### Information provided
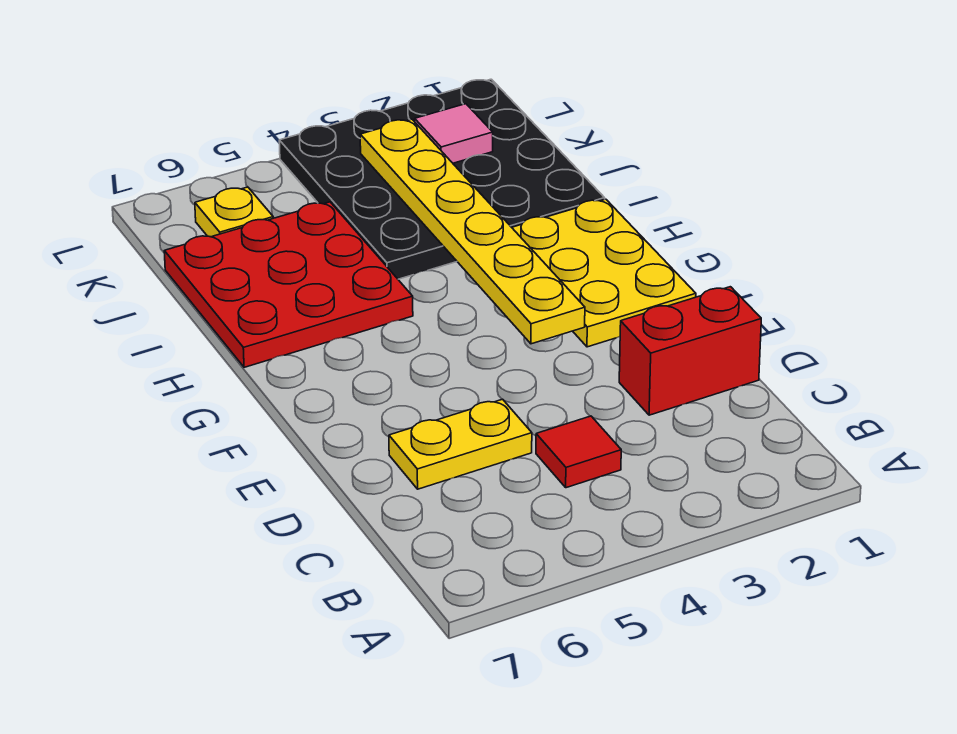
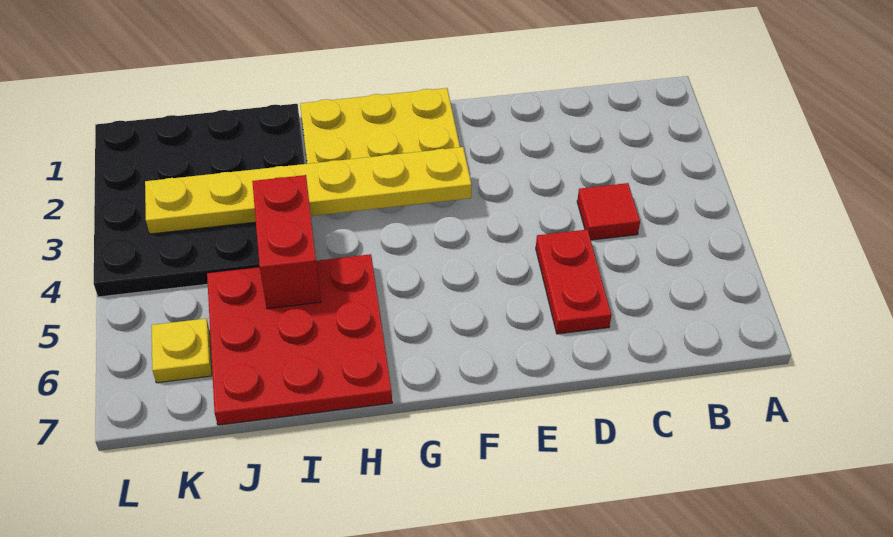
red brick D1:D2 level 1 -> red brick I4:I5 level 2
yellow plate D5:D6 level 1 -> red plate D5:D6 level 1
pink tile K2 level 2 -> none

### What the task requires
Through the final line of the listing, beginning at the line that contains "yellow plate D5:D6", every line is to be set down exactly, with no others.

### Result
yellow plate D5:D6 level 1 -> red plate D5:D6 level 1
pink tile K2 level 2 -> none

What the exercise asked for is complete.